From the line with "tan 1x2 brick [356,154,434,223]" through the line with "pink 1x1 cone [242,273,273,323]", inclusive, return each line of the data below exactly and leave the rest out.
——————
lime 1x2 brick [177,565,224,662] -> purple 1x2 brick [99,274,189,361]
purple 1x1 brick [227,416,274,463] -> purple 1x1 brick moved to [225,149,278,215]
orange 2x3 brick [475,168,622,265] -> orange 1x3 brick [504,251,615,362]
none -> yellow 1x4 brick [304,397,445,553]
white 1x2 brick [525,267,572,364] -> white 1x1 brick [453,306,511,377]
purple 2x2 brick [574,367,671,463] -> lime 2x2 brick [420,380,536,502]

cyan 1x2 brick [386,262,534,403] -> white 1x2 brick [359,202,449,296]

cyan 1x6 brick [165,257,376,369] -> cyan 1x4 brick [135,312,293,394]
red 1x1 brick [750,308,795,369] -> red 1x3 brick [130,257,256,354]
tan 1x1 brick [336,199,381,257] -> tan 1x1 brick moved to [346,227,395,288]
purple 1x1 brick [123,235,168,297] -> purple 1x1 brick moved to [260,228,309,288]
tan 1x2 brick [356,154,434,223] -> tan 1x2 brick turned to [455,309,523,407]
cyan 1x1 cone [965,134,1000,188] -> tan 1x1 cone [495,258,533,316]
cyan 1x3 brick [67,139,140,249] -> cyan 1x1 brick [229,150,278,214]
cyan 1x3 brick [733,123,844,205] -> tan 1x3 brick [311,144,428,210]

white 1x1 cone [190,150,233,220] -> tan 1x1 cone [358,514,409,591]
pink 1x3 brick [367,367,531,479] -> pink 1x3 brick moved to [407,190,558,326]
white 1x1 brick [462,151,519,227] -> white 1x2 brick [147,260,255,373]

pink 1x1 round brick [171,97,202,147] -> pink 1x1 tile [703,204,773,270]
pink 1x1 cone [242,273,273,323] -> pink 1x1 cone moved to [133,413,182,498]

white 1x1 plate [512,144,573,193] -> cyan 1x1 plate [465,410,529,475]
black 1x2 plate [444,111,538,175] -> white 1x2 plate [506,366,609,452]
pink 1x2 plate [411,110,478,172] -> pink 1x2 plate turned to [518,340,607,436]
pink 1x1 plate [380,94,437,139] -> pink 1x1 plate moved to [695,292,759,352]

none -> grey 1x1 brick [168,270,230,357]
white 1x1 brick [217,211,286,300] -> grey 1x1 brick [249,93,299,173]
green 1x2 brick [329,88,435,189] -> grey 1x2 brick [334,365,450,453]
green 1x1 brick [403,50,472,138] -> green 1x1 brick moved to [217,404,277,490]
——————
## Response
tan 1x2 brick [356,154,434,223] -> tan 1x2 brick turned to [455,309,523,407]
cyan 1x1 cone [965,134,1000,188] -> tan 1x1 cone [495,258,533,316]
cyan 1x3 brick [67,139,140,249] -> cyan 1x1 brick [229,150,278,214]
cyan 1x3 brick [733,123,844,205] -> tan 1x3 brick [311,144,428,210]

white 1x1 cone [190,150,233,220] -> tan 1x1 cone [358,514,409,591]
pink 1x3 brick [367,367,531,479] -> pink 1x3 brick moved to [407,190,558,326]
white 1x1 brick [462,151,519,227] -> white 1x2 brick [147,260,255,373]

pink 1x1 round brick [171,97,202,147] -> pink 1x1 tile [703,204,773,270]
pink 1x1 cone [242,273,273,323] -> pink 1x1 cone moved to [133,413,182,498]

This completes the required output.